*** Opening of DATA SHOWN ***

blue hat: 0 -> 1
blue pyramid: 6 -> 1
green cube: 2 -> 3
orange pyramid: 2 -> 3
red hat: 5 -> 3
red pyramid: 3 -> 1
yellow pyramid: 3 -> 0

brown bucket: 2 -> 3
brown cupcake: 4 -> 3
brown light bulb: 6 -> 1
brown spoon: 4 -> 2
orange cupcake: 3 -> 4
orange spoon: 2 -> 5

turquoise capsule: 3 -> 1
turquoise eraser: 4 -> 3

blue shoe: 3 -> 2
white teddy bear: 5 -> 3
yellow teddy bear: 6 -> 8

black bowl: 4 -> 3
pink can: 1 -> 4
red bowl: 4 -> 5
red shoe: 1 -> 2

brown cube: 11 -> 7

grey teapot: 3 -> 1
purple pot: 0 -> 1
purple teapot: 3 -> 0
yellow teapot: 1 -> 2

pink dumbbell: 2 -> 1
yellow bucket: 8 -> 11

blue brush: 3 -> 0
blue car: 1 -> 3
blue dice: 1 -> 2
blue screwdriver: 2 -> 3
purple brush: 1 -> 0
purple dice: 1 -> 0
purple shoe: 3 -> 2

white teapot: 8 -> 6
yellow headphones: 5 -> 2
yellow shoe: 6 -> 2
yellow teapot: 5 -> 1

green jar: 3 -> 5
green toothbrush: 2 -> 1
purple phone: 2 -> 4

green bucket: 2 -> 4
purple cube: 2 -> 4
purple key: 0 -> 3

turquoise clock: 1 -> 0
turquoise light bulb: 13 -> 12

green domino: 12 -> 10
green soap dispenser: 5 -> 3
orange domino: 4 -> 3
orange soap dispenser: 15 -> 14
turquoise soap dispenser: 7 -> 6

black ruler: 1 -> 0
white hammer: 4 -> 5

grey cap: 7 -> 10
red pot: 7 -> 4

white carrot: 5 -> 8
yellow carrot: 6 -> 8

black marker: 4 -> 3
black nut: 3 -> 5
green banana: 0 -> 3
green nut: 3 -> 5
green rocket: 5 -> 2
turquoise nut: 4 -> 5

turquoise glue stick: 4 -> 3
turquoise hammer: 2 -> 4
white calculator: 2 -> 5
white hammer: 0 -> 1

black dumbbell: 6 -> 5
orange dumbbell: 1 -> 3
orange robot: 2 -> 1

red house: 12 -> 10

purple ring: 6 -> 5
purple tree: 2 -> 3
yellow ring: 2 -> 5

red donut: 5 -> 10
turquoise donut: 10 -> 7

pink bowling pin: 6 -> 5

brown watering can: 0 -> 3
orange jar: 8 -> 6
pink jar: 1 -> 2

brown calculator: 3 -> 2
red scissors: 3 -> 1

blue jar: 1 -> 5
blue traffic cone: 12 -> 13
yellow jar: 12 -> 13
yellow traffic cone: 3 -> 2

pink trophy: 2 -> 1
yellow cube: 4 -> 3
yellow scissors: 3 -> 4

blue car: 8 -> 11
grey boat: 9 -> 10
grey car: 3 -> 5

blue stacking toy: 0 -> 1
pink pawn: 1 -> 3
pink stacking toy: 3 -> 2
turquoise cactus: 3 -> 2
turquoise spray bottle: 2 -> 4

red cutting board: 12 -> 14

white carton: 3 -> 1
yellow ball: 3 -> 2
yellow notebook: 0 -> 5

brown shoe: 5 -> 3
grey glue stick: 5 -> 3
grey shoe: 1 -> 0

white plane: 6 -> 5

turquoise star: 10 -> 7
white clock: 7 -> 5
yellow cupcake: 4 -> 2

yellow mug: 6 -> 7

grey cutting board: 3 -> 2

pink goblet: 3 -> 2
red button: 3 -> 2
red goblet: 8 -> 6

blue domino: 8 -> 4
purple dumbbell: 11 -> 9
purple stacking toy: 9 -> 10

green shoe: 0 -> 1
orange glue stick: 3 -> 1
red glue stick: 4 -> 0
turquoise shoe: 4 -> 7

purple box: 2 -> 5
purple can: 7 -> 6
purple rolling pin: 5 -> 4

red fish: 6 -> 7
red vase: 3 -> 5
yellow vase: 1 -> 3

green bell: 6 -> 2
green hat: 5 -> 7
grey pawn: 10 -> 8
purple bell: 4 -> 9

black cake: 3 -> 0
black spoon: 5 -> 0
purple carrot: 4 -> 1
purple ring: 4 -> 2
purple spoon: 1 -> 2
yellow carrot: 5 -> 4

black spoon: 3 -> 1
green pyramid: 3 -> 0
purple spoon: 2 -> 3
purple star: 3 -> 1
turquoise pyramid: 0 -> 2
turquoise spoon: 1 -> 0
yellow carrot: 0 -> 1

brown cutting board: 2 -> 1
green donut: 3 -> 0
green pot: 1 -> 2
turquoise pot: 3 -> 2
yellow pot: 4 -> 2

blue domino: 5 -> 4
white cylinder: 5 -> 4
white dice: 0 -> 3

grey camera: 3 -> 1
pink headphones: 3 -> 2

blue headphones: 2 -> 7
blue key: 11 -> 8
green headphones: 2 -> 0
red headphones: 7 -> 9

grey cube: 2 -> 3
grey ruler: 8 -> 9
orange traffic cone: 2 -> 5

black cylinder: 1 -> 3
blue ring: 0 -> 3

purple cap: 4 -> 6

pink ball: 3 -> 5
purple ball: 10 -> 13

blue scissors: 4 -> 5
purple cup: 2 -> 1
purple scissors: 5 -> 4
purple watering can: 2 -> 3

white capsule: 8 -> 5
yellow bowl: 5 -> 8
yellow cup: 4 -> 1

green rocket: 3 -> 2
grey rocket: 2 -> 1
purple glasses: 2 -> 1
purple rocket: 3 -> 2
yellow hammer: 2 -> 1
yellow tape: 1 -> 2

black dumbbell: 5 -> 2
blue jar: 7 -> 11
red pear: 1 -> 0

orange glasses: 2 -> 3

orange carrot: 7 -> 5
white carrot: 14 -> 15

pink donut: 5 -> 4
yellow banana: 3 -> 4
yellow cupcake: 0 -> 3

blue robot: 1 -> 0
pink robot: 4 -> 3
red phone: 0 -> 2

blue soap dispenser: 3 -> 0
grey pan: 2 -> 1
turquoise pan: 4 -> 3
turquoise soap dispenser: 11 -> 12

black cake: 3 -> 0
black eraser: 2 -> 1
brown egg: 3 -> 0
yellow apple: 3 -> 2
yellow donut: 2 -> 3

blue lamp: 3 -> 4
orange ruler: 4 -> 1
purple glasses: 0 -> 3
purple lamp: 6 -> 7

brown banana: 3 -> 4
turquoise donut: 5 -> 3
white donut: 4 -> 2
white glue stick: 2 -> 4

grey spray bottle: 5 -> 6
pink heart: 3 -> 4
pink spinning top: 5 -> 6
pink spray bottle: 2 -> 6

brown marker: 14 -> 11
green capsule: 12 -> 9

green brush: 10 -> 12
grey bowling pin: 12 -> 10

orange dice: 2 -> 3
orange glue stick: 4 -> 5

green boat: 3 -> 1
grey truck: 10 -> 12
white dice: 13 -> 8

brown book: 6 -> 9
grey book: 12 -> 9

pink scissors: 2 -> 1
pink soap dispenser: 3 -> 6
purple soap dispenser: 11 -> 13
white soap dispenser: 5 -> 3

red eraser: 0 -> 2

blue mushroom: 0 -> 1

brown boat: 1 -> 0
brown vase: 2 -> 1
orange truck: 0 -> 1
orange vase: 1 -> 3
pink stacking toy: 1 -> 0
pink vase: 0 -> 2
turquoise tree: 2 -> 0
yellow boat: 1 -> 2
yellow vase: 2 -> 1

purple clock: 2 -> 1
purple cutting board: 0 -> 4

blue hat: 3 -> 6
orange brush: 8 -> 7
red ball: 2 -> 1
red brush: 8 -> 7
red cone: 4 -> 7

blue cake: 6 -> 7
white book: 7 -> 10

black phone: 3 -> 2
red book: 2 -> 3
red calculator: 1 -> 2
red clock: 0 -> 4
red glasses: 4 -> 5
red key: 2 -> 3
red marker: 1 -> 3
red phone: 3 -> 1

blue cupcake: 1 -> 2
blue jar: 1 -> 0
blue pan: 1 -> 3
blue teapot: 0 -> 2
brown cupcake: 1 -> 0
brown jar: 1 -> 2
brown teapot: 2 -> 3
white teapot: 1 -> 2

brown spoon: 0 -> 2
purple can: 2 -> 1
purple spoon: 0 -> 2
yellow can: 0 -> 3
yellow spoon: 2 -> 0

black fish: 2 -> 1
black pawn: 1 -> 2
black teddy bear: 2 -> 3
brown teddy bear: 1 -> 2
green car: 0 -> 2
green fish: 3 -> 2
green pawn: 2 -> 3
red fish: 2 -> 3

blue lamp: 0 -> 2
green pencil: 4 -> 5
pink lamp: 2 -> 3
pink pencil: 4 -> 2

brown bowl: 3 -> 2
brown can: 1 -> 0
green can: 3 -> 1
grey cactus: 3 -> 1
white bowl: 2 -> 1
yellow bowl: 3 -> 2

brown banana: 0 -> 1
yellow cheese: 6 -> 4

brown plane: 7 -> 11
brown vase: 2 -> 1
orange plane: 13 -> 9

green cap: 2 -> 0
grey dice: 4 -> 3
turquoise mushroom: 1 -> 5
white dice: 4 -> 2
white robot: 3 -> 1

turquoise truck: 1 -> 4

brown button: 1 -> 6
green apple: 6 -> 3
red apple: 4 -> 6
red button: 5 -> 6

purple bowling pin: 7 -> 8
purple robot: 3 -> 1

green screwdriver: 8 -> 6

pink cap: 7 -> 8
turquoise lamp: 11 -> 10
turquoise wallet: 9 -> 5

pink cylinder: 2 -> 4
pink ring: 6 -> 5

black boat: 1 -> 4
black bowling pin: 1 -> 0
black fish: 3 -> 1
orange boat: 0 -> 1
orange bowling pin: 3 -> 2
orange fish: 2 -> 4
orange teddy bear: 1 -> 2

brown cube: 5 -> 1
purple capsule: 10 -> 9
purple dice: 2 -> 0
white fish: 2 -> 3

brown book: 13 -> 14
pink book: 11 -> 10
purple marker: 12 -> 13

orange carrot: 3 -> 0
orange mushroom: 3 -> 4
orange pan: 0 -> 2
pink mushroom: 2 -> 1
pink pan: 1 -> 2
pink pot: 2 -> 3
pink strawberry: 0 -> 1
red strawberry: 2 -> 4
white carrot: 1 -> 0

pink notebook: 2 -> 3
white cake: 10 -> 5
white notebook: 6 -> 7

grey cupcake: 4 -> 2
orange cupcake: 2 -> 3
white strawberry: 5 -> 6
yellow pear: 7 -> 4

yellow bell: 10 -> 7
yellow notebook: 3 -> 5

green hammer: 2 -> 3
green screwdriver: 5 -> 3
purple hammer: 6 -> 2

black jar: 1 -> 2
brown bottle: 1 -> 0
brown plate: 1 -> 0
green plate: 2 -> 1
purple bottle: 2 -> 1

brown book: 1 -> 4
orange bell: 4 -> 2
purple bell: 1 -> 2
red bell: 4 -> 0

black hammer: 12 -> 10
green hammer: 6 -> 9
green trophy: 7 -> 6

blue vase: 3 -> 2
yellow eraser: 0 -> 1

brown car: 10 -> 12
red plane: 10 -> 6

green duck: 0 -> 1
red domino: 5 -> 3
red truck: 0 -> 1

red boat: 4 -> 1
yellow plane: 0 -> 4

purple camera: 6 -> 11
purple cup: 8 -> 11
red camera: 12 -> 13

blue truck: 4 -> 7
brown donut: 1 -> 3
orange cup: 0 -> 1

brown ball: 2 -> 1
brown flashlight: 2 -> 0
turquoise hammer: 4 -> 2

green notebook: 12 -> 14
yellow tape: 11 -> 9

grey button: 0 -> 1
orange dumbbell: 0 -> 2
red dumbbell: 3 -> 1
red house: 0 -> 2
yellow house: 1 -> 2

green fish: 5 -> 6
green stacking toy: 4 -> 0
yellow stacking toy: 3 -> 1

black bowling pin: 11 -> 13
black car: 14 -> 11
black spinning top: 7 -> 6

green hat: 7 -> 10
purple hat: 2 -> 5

*** Close of DATA SHOWN ***

ABOUT THIS TASK
In the material above, locate the line containing "green toothbrush: 2 -> 1" and the line containing "turquoise donut: 10 -> 7". Transcribe exactly those two lines and every line between them, and nothing more.

EXERCISE OUTPUT
green toothbrush: 2 -> 1
purple phone: 2 -> 4

green bucket: 2 -> 4
purple cube: 2 -> 4
purple key: 0 -> 3

turquoise clock: 1 -> 0
turquoise light bulb: 13 -> 12

green domino: 12 -> 10
green soap dispenser: 5 -> 3
orange domino: 4 -> 3
orange soap dispenser: 15 -> 14
turquoise soap dispenser: 7 -> 6

black ruler: 1 -> 0
white hammer: 4 -> 5

grey cap: 7 -> 10
red pot: 7 -> 4

white carrot: 5 -> 8
yellow carrot: 6 -> 8

black marker: 4 -> 3
black nut: 3 -> 5
green banana: 0 -> 3
green nut: 3 -> 5
green rocket: 5 -> 2
turquoise nut: 4 -> 5

turquoise glue stick: 4 -> 3
turquoise hammer: 2 -> 4
white calculator: 2 -> 5
white hammer: 0 -> 1

black dumbbell: 6 -> 5
orange dumbbell: 1 -> 3
orange robot: 2 -> 1

red house: 12 -> 10

purple ring: 6 -> 5
purple tree: 2 -> 3
yellow ring: 2 -> 5

red donut: 5 -> 10
turquoise donut: 10 -> 7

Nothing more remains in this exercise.